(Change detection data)
--------
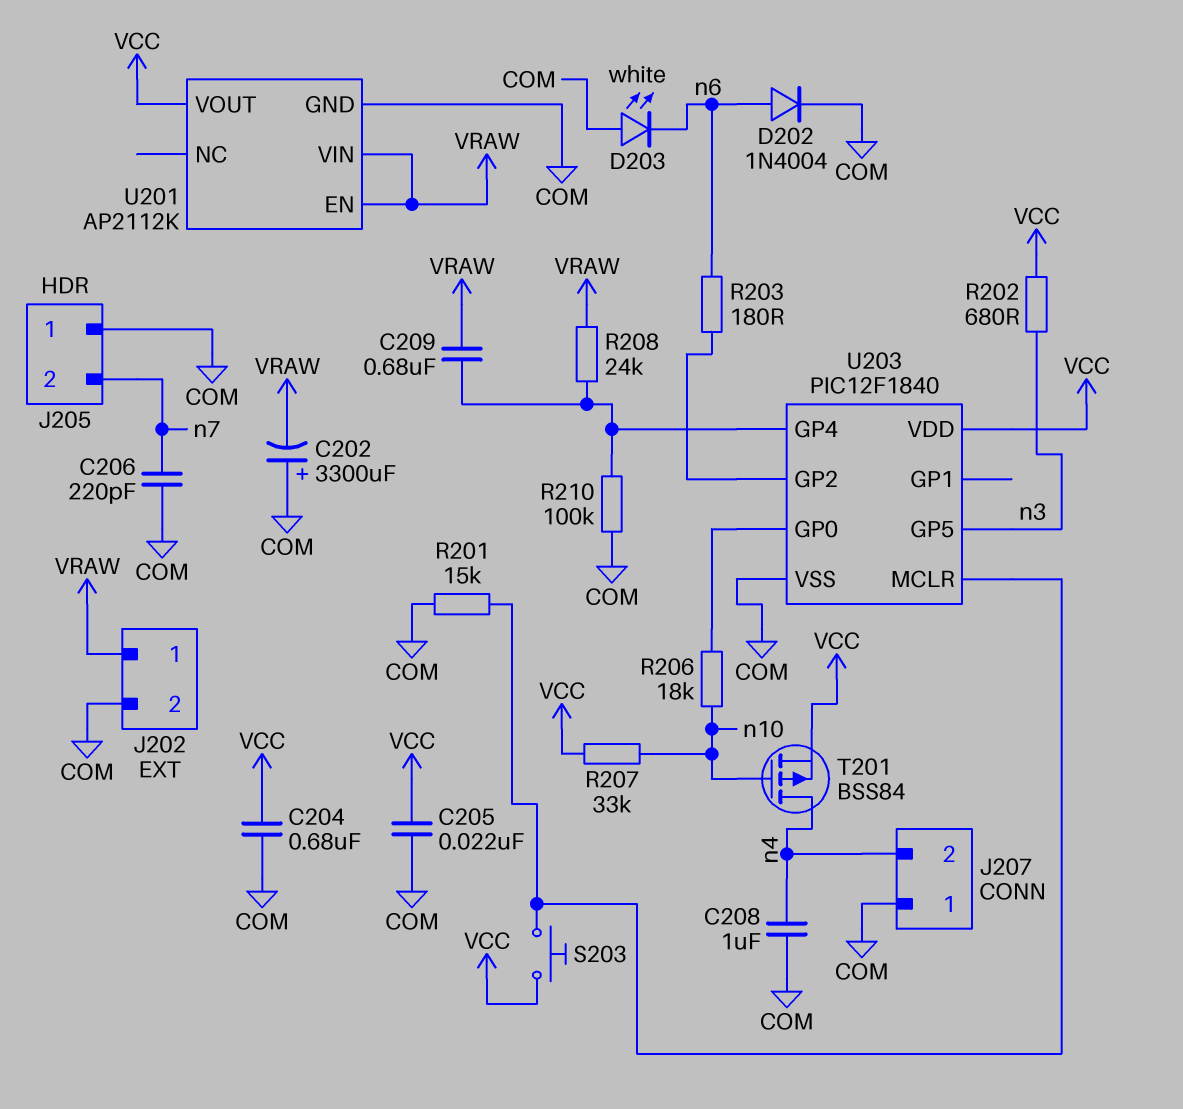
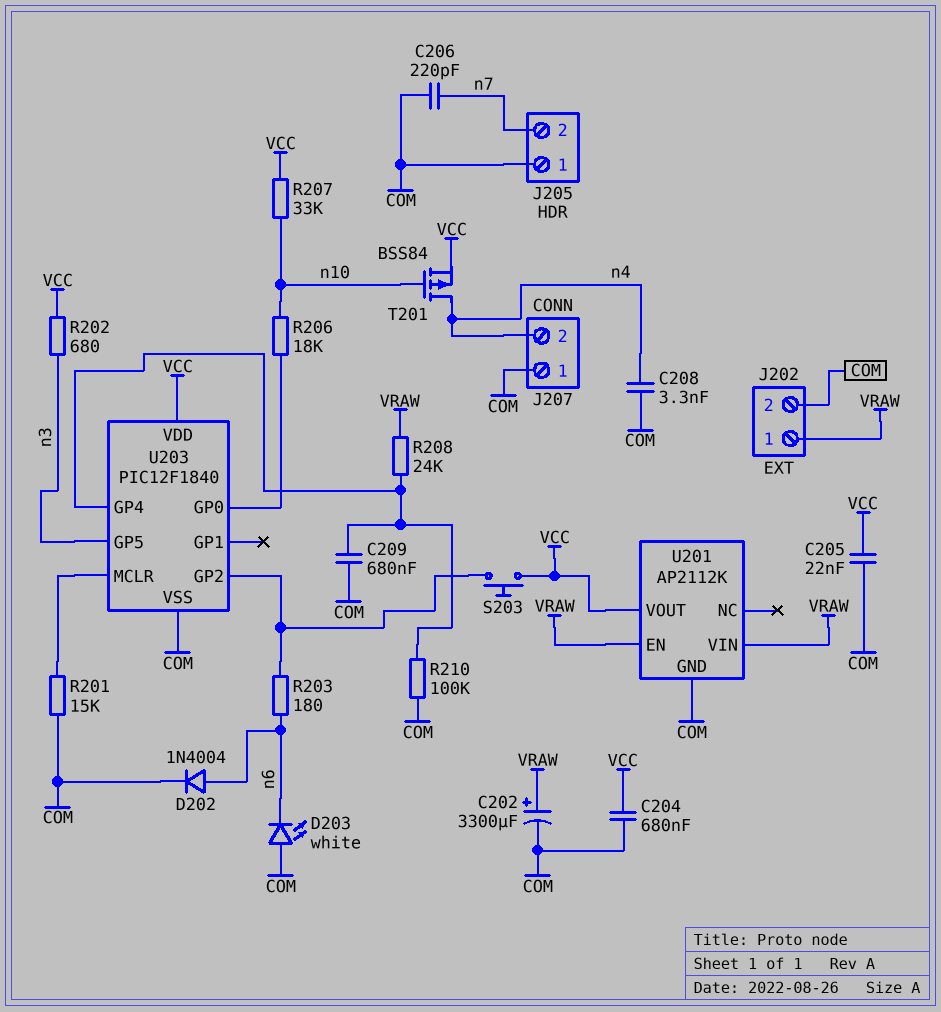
C202: 3300uF (plus COM, minus VRAW) -> 3300uF (plus VRAW, minus COM)
C208: 1uF (COM, n4) -> 3.3nF (COM, n4)
C209: 680nF (U203/GP4, VRAW) -> 680nF (COM, U203/GP4)
S203: button (U203/MCLR, VCC) -> button (U203/GP2, VCC)

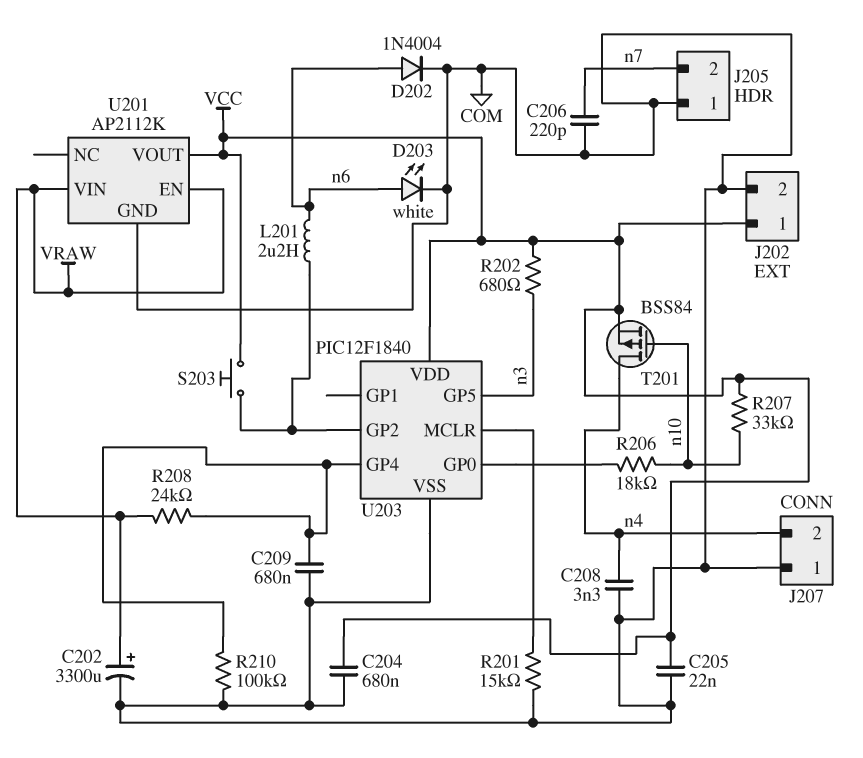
D203: LED white (A COM, K n6) -> LED white (A n6, K COM)
J202 pin 1: VRAW -> VCC
L201: none -> 2.2uH (U203/GP2, n6)
R203: 180 (U203/GP2, n6) -> none

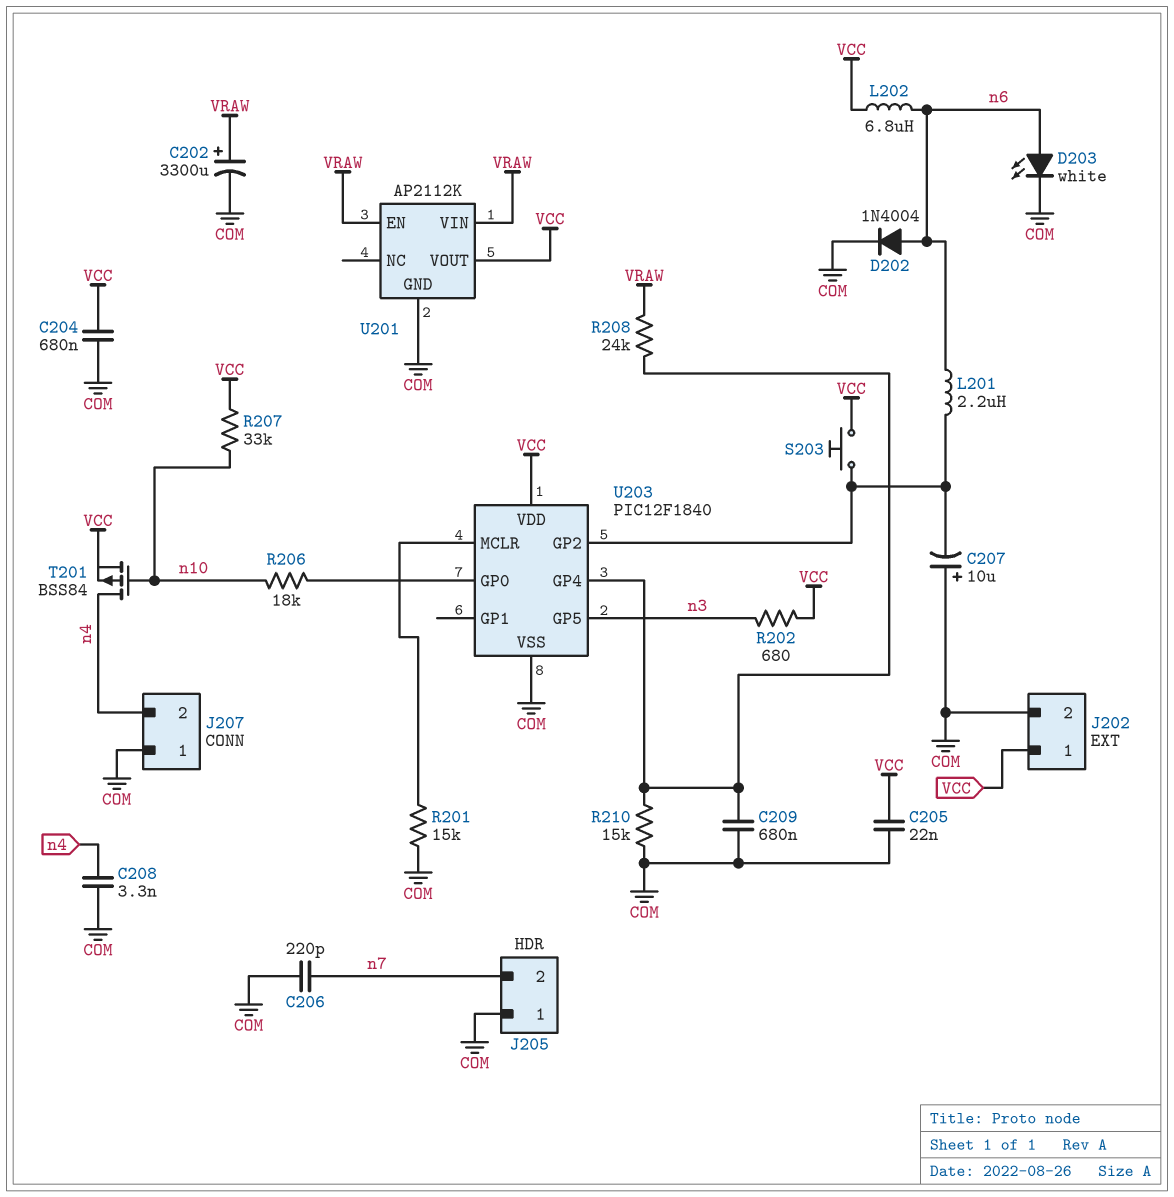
C207: none -> 10uF (plus COM, minus U203/GP2)
L202: none -> 6.8uH (VCC, n6)
R210: 100k (COM, U203/GP4) -> 15k (COM, U203/GP4)

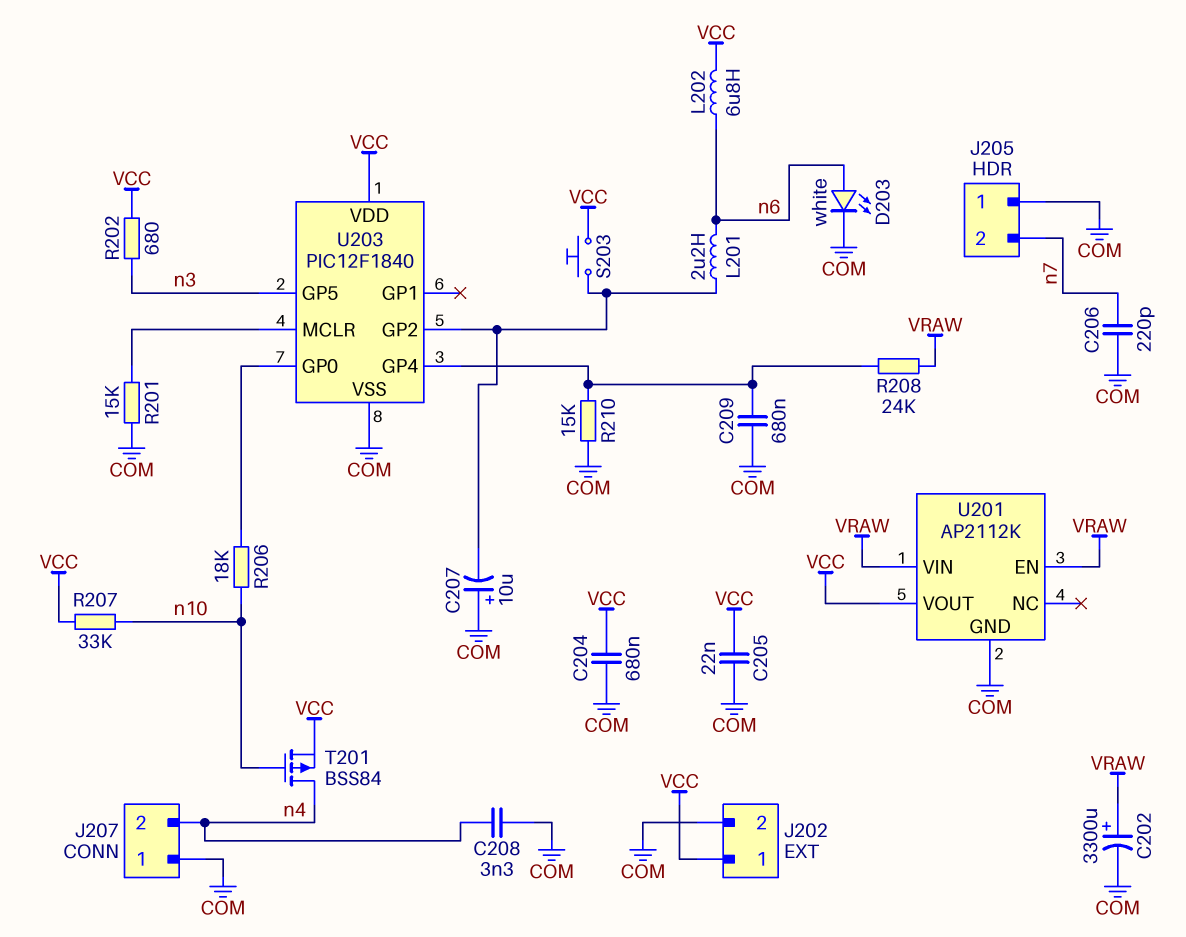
D202: diode 1N4004 (A n6, K COM) -> none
--------
▶ [Work required]: Only text belongs in the copy: repeat each line of the data exactly and leave out the pictures.

▶ [Solution to the exercise]:
C202: 3300uF (plus COM, minus VRAW) -> 3300uF (plus VRAW, minus COM)
C208: 1uF (COM, n4) -> 3.3nF (COM, n4)
C209: 680nF (U203/GP4, VRAW) -> 680nF (COM, U203/GP4)
S203: button (U203/MCLR, VCC) -> button (U203/GP2, VCC)

D203: LED white (A COM, K n6) -> LED white (A n6, K COM)
J202 pin 1: VRAW -> VCC
L201: none -> 2.2uH (U203/GP2, n6)
R203: 180 (U203/GP2, n6) -> none

C207: none -> 10uF (plus COM, minus U203/GP2)
L202: none -> 6.8uH (VCC, n6)
R210: 100k (COM, U203/GP4) -> 15k (COM, U203/GP4)

D202: diode 1N4004 (A n6, K COM) -> none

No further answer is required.